TASK PROMPT: State the number of lines in these records that include the word "white", and add nothing to it.

EXERCISE INPUT:
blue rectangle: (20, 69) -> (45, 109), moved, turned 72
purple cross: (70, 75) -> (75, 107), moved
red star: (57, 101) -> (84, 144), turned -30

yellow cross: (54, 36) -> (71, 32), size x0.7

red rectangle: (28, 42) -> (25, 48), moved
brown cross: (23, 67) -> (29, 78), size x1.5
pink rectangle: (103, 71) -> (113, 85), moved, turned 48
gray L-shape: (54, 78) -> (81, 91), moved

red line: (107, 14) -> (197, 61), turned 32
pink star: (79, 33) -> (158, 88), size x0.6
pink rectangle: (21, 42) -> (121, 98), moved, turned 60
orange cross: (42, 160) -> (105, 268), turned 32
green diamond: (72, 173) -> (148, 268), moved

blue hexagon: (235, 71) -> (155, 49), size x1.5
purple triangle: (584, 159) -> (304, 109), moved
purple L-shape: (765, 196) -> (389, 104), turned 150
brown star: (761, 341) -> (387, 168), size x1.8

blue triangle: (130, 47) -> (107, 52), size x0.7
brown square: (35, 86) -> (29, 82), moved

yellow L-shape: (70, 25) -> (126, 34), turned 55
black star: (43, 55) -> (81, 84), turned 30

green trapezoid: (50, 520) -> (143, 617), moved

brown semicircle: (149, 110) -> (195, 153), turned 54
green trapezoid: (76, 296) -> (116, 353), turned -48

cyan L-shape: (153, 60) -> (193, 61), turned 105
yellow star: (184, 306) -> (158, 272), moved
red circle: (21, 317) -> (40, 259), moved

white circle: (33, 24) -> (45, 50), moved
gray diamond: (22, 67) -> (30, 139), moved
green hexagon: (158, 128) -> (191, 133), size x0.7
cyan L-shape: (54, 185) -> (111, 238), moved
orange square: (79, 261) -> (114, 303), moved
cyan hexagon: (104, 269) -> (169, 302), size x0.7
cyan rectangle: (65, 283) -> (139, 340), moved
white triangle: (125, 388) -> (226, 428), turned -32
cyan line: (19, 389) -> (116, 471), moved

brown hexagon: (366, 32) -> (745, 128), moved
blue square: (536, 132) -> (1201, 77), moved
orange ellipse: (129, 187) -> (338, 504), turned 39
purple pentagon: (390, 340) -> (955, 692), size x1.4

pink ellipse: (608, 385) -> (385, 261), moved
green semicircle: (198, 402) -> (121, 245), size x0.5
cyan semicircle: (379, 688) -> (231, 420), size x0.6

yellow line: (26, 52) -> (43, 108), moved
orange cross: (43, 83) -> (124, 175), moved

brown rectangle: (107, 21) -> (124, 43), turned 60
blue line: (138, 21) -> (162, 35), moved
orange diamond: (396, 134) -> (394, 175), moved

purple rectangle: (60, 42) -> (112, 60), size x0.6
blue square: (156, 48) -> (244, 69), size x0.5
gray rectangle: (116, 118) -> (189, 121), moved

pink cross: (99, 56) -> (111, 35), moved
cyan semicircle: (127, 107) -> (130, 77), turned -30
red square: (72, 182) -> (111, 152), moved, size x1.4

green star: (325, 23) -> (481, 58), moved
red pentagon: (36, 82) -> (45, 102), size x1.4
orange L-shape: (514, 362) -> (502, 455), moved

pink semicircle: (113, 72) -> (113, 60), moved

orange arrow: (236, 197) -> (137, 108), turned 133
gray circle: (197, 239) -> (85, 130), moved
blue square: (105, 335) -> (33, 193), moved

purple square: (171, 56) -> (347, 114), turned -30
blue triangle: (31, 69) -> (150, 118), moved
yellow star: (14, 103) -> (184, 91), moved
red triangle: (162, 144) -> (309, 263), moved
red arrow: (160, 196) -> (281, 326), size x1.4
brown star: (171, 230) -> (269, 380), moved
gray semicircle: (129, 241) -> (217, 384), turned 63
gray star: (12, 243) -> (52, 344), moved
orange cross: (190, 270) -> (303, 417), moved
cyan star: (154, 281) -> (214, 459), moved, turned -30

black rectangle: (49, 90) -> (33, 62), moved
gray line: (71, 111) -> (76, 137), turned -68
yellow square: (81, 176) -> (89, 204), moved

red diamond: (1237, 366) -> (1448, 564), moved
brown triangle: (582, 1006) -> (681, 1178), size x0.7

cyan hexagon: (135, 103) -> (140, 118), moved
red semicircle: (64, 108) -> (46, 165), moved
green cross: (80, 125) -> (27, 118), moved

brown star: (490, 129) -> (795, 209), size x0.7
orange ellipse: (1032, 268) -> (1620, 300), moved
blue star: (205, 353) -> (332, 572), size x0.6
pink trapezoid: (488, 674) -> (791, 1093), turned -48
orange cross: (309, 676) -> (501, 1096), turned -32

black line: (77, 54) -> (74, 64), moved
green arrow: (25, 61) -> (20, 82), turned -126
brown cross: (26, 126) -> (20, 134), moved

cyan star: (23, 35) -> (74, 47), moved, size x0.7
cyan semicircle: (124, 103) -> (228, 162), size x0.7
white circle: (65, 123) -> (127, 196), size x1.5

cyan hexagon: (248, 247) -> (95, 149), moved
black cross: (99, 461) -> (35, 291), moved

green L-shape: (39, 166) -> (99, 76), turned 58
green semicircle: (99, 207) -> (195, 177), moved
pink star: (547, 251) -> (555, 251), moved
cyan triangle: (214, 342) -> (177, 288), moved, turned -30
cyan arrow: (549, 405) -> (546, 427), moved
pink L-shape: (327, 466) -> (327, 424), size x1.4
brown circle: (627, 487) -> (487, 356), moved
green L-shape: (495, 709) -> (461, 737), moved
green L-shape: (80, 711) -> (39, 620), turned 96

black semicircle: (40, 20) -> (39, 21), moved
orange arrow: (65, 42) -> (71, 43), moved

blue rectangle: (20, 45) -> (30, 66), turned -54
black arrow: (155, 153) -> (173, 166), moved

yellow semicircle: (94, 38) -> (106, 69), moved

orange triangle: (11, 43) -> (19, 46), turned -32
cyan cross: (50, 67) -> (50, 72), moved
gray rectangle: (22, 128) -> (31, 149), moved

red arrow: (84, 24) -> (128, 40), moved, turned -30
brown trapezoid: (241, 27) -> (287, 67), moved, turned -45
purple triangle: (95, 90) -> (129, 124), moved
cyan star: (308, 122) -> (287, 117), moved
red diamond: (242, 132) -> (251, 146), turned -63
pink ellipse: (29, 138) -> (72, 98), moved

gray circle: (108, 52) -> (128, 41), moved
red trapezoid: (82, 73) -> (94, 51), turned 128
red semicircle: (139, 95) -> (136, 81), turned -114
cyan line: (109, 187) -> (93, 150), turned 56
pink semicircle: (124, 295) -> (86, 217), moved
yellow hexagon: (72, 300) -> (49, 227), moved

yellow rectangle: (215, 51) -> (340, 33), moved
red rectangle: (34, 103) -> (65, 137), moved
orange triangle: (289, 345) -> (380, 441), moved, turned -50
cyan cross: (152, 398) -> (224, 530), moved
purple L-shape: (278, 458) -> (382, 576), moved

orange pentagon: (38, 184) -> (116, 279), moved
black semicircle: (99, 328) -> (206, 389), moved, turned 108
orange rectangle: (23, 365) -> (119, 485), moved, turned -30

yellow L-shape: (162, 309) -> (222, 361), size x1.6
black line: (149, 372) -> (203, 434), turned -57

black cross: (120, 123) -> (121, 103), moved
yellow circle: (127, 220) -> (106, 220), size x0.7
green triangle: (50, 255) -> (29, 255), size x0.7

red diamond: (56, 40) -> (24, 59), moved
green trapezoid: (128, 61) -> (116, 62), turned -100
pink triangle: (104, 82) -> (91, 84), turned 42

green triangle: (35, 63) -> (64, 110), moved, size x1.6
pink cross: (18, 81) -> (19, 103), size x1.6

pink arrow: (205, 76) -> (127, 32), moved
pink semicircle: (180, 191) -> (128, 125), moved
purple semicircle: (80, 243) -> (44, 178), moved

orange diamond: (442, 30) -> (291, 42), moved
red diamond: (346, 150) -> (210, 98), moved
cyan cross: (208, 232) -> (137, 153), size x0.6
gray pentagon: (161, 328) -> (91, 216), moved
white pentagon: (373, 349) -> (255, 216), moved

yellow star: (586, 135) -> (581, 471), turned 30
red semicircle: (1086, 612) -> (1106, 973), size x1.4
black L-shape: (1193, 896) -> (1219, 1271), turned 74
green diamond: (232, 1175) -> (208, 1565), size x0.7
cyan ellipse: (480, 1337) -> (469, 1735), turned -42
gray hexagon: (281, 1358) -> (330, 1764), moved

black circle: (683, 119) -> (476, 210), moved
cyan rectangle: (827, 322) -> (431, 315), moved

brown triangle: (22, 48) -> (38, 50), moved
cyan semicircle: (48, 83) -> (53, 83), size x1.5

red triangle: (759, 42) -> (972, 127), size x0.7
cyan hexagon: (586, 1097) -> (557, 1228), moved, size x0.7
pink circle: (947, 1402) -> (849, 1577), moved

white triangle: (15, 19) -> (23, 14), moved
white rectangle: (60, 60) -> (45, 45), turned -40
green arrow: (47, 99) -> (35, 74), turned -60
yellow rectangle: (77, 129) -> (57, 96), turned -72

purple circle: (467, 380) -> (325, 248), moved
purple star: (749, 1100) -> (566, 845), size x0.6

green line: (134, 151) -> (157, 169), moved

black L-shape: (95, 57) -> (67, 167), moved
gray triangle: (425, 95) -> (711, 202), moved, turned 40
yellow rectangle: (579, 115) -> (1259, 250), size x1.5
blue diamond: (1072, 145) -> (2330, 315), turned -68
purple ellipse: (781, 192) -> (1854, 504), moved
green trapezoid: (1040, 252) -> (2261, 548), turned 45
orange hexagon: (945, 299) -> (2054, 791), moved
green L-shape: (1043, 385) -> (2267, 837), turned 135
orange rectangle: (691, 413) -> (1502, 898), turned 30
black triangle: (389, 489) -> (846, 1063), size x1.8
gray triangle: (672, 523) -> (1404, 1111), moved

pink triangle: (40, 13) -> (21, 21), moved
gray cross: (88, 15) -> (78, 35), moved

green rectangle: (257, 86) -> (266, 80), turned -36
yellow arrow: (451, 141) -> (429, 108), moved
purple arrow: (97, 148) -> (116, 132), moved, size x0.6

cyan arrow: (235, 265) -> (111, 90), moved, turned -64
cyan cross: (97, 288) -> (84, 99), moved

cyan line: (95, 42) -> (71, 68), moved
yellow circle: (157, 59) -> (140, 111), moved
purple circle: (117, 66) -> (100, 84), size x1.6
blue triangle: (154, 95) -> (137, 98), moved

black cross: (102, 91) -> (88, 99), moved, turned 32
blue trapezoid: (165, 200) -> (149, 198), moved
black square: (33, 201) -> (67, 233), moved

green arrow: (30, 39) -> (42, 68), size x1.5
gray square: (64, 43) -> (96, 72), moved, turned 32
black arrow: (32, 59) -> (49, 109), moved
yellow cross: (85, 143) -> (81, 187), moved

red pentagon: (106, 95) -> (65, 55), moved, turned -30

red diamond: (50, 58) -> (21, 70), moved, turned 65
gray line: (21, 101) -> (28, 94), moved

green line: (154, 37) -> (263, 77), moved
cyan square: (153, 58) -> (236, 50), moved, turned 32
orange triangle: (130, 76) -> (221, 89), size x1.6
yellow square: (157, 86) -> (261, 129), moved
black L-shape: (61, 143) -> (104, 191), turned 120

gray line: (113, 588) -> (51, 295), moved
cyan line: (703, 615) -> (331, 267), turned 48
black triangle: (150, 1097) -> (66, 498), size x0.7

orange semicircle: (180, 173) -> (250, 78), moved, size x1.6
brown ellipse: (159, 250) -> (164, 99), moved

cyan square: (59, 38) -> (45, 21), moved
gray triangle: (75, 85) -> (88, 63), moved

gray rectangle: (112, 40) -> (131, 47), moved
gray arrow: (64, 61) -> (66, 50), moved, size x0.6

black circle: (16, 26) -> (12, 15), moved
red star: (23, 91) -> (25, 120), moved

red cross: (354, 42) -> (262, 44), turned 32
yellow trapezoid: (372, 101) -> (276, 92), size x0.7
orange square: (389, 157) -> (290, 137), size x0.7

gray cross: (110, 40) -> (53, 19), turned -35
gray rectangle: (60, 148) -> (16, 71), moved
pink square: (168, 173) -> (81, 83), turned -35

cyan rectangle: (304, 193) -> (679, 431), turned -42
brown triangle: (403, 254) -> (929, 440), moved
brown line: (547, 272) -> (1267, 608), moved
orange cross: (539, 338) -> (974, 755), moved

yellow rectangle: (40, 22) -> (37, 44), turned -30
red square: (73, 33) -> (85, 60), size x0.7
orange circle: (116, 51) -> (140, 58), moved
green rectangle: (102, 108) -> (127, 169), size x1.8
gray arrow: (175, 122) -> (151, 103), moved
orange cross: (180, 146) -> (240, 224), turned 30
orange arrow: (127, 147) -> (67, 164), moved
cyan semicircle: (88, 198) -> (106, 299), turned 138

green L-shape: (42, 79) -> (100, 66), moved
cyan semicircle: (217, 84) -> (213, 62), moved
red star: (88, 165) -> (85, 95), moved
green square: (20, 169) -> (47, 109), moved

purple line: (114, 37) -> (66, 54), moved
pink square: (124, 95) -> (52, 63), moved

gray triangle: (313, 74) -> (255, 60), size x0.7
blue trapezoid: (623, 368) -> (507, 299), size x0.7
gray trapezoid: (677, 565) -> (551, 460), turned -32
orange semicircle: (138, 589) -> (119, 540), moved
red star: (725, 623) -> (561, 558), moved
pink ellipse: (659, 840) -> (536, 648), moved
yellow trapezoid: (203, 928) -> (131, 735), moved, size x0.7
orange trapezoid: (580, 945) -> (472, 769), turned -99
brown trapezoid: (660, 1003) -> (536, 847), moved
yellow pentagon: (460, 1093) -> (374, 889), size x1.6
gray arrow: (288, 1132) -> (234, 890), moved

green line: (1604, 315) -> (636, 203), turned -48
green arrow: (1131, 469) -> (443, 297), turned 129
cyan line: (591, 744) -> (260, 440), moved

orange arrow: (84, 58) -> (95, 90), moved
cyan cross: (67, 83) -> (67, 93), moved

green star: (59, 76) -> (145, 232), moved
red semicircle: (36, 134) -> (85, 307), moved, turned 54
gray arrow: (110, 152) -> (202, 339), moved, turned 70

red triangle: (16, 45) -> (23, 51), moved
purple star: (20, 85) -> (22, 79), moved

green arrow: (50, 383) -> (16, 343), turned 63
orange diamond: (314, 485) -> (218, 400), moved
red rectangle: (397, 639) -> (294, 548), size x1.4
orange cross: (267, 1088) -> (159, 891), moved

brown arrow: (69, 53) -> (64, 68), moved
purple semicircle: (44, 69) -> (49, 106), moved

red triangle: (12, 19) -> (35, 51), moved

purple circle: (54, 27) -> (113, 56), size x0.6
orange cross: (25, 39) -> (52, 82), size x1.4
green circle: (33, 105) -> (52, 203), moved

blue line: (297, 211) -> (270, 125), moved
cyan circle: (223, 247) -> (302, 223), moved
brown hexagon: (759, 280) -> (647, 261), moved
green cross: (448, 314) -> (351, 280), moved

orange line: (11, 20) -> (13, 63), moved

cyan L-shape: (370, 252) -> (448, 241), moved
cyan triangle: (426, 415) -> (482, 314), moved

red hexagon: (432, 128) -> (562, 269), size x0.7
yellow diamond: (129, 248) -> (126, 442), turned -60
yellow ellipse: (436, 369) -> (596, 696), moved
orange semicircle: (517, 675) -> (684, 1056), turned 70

ANSWER TO THE EXERCISE: 6